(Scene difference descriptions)
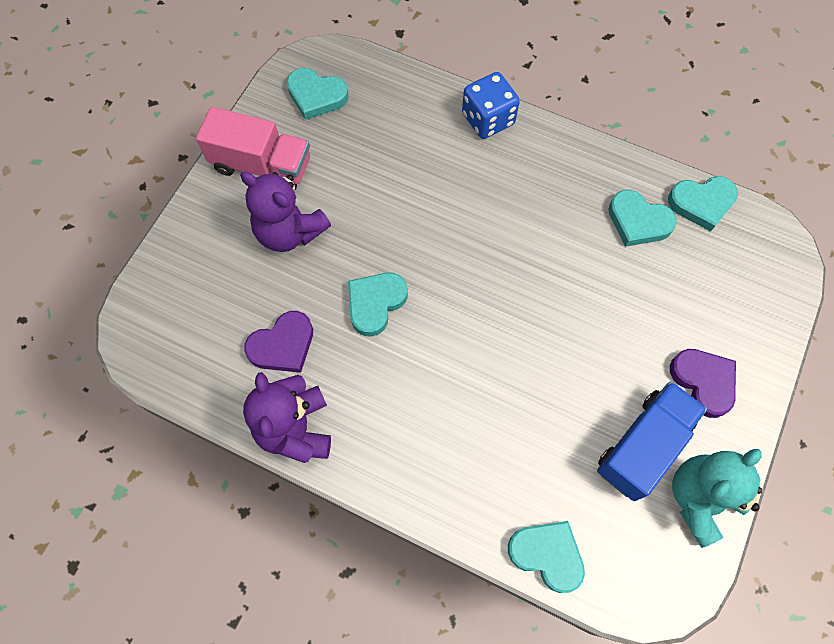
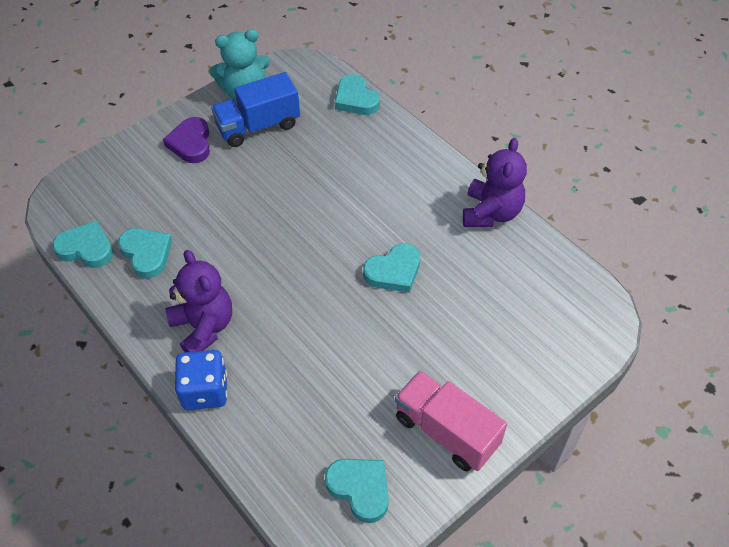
camera: 155 degrees left, 15 degrees down
purple teddy bear [240,171,331,252] -> purple teddy bear moved to [165,250,232,352]
purple heart [244,311,313,373] -> none

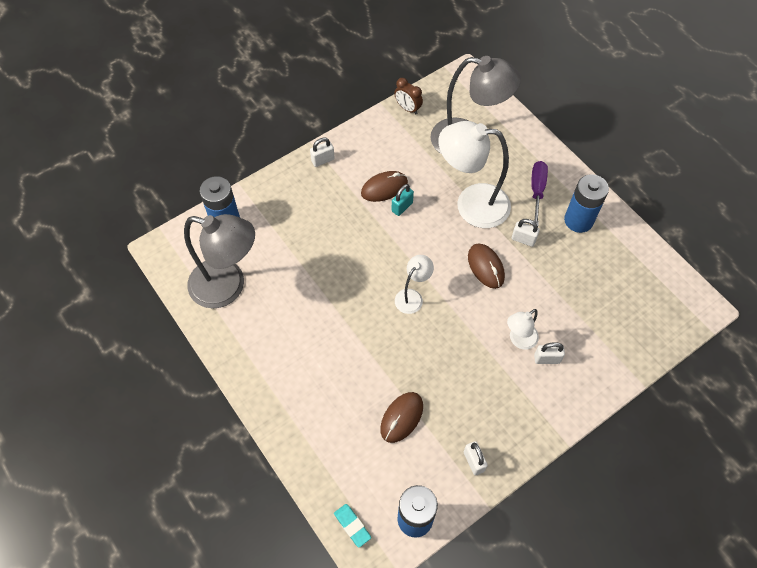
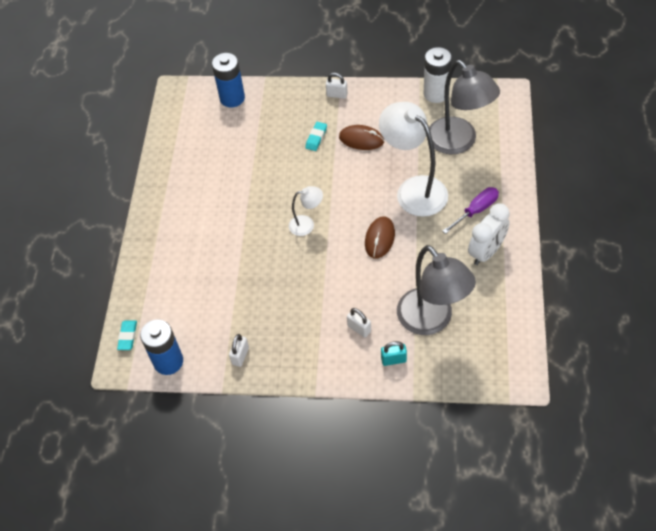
camera: 45 degrees right, 5 degrees down
grey lamp [184,214,255,308] -> grey lamp moved to [397,245,476,335]
brown mouse [380,392,423,443] -> none
turquoise padlock [392,184,414,216] -> turquoise padlock moved to [381,341,407,366]
brown clock [394,78,423,114] -> white battery [423,47,452,103]
white lamp [507,309,539,350] -> none
white padlock [512,219,540,247] -> none
blue battery [564,174,609,233] -> white clock [468,203,510,265]
none -> turquoise eraser [305,122,327,151]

Problem details
Copy all lines above where "padlock" is present.

Exercise response
turquoise padlock [392,184,414,216] -> turquoise padlock moved to [381,341,407,366]
white padlock [512,219,540,247] -> none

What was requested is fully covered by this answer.